• THE PROBLEM
Copy the lines word for word, starting with the line with "Return every road" and going on through the line with "road 2 (track): [(364,0),(511,192)]".
[Start of PROVIDED DATA]
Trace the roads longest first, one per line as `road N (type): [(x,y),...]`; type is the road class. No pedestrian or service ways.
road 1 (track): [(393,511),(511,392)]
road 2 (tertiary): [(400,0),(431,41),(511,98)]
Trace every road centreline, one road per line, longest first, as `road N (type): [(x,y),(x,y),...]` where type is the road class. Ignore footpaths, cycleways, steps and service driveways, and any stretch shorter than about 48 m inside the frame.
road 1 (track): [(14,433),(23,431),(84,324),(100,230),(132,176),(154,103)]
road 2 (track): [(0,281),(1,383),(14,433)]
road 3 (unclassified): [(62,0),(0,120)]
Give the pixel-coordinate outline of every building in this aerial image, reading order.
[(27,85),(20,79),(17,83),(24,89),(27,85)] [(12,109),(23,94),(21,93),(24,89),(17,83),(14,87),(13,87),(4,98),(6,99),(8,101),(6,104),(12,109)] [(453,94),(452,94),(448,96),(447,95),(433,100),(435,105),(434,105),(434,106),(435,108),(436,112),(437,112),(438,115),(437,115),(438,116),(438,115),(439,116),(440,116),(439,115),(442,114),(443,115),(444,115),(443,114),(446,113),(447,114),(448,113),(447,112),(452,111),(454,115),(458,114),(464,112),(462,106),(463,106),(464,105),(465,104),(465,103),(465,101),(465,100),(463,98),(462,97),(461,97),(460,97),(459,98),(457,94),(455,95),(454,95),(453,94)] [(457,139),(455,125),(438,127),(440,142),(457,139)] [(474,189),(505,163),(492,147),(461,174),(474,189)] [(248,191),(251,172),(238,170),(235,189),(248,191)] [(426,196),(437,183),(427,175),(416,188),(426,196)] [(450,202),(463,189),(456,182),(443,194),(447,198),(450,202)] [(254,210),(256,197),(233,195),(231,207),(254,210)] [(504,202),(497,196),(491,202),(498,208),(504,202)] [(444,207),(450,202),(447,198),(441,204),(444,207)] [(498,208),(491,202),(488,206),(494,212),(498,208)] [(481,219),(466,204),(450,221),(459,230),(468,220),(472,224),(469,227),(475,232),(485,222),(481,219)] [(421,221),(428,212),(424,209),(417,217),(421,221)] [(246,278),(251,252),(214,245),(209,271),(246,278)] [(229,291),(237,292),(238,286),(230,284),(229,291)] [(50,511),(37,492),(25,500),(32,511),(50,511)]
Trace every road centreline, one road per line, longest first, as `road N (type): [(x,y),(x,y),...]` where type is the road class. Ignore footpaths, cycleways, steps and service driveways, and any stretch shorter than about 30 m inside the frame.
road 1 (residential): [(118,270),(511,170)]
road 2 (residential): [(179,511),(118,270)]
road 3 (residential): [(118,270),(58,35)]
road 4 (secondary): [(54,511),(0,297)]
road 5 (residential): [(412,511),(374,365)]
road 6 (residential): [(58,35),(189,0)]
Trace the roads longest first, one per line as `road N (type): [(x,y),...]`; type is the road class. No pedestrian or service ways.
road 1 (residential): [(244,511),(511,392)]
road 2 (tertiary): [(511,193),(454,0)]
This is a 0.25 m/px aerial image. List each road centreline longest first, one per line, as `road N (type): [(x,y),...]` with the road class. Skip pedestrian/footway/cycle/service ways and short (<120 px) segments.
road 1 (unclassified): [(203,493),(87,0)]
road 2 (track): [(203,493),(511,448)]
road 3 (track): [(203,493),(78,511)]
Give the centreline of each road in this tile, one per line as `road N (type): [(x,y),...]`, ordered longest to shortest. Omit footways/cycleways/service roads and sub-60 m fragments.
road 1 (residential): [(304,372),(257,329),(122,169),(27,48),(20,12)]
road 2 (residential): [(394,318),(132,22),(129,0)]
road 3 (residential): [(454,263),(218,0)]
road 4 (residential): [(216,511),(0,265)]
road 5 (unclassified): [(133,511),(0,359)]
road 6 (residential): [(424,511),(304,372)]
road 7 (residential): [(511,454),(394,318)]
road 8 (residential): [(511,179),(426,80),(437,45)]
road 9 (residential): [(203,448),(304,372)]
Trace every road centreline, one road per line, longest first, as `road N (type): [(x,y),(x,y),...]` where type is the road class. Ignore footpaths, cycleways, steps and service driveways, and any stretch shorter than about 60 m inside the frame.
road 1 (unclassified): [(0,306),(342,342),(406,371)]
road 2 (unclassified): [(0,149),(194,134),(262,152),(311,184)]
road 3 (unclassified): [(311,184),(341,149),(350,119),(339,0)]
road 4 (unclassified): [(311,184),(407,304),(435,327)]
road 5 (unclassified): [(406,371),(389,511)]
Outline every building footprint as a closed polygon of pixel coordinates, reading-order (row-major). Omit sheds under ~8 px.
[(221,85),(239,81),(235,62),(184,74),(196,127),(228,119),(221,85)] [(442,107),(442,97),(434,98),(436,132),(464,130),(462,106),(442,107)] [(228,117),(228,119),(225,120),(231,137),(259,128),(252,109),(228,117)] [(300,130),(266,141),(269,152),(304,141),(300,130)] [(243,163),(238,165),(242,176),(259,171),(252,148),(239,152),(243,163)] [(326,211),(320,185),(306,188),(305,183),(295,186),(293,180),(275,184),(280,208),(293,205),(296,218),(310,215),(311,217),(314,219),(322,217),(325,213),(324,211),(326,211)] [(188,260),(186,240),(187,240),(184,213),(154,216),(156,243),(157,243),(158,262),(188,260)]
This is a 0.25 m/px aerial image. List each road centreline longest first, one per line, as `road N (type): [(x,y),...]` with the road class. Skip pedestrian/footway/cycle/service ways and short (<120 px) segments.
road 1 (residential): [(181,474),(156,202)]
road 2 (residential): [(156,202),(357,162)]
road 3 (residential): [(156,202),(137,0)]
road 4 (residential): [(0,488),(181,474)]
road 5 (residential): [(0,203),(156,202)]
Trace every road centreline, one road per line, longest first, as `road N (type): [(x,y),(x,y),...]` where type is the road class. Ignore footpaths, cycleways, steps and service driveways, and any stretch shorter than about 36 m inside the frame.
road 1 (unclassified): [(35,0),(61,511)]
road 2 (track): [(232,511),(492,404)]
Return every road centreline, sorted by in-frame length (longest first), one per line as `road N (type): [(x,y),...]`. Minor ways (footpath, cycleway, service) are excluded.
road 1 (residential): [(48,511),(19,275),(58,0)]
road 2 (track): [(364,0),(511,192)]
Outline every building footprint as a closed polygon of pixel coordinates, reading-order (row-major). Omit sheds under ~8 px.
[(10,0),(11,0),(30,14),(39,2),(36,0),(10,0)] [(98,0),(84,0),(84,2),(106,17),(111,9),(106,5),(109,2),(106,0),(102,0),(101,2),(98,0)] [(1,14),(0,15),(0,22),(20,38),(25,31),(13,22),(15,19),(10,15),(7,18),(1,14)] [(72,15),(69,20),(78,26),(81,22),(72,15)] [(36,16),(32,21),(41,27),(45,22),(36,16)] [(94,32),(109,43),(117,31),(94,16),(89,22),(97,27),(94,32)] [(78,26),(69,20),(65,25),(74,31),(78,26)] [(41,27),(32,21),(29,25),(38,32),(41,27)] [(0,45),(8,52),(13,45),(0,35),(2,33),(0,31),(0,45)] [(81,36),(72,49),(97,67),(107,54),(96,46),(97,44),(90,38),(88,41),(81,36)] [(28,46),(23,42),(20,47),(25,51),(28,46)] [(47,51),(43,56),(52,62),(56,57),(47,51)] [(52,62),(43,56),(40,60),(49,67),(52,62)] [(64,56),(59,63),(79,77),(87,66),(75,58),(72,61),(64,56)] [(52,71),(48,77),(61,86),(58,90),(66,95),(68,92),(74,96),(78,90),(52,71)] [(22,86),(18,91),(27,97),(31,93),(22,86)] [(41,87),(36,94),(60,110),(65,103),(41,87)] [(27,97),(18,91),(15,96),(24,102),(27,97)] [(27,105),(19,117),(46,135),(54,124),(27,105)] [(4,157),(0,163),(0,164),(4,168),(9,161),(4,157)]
[End of PROVIDED DATA]
• OUTPUT BELOW
Return every road centreline, sorted by in-frame length (longest first), one per line as `road N (type): [(x,y),...]`. Minor ways (footpath, cycleway, service) are excluded.
road 1 (residential): [(48,511),(19,275),(58,0)]
road 2 (track): [(364,0),(511,192)]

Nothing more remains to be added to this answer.